Supplied information:
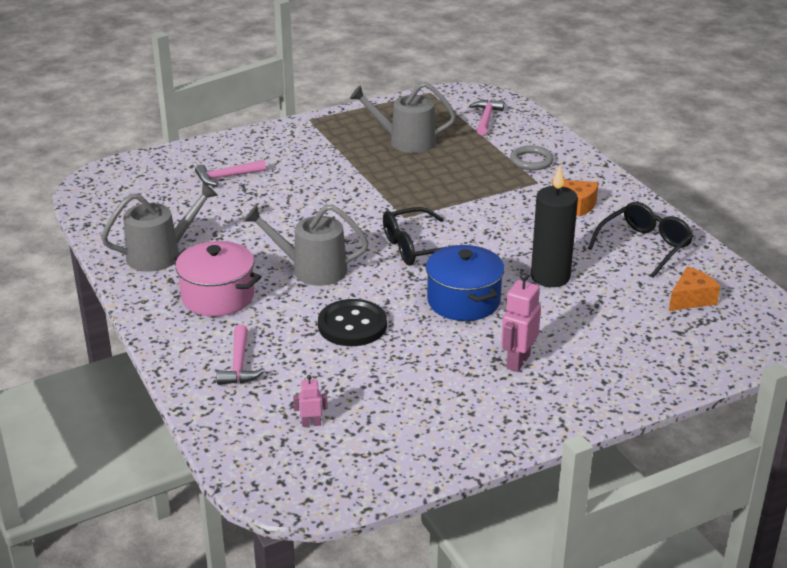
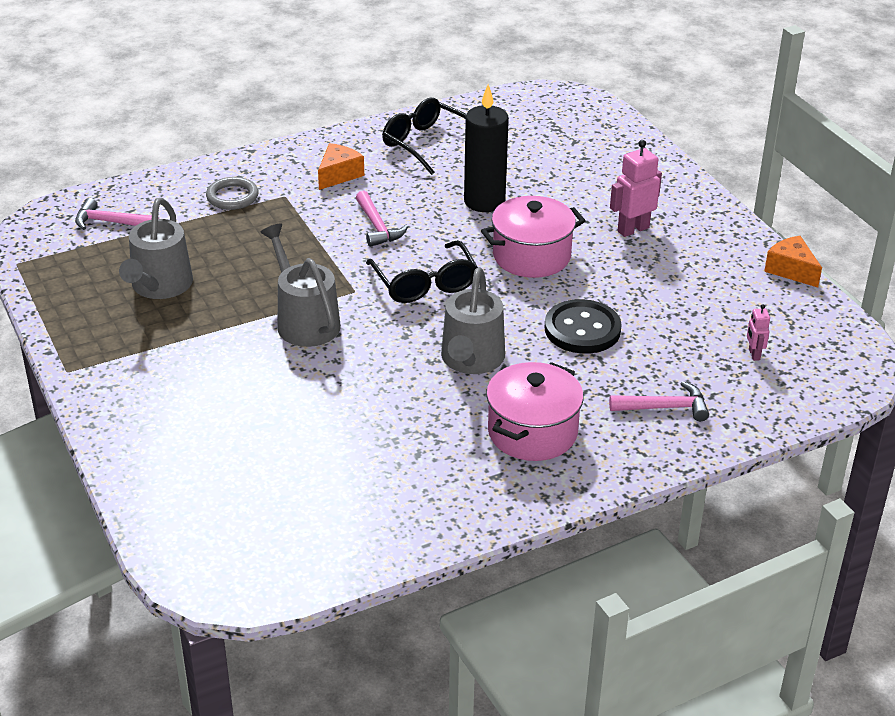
camera: 90 degrees left, 5 degrees up
(160, 254) = (435, 491): grey watering can -> grey watering can (304, 321)
(227, 177) = (229, 443): pink hammer -> pink hammer (377, 227)
(463, 301) = (531, 256): blue pot -> pink pot
(518, 361) = (633, 229): pink robot -> pink robot turned 120 degrees clockwise
(691, 299) = (521, 130): orange cheese -> orange cheese (791, 270)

Exercise description: The copy you produce must repeat all the entries exactly and contain no pictures.

Your solution:
camera: 90 degrees left, 5 degrees up
(160, 254) = (435, 491): grey watering can -> grey watering can (304, 321)
(227, 177) = (229, 443): pink hammer -> pink hammer (377, 227)
(463, 301) = (531, 256): blue pot -> pink pot
(518, 361) = (633, 229): pink robot -> pink robot turned 120 degrees clockwise
(691, 299) = (521, 130): orange cheese -> orange cheese (791, 270)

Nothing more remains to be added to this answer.